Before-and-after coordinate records
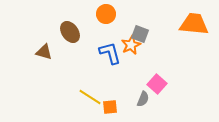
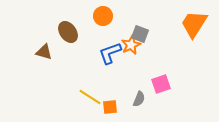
orange circle: moved 3 px left, 2 px down
orange trapezoid: rotated 64 degrees counterclockwise
brown ellipse: moved 2 px left
blue L-shape: rotated 95 degrees counterclockwise
pink square: moved 4 px right; rotated 30 degrees clockwise
gray semicircle: moved 4 px left
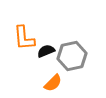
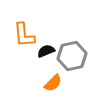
orange L-shape: moved 3 px up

→ **WHAT IS BEING ASKED**: An exact copy of every record above is required, with all pictures omitted.

→ **RESULT FOR THIS TASK**:
orange circle: moved 3 px left, 2 px down
orange trapezoid: rotated 64 degrees counterclockwise
brown ellipse: moved 2 px left
blue L-shape: rotated 95 degrees counterclockwise
pink square: moved 4 px right; rotated 30 degrees clockwise
gray semicircle: moved 4 px left
orange L-shape: moved 3 px up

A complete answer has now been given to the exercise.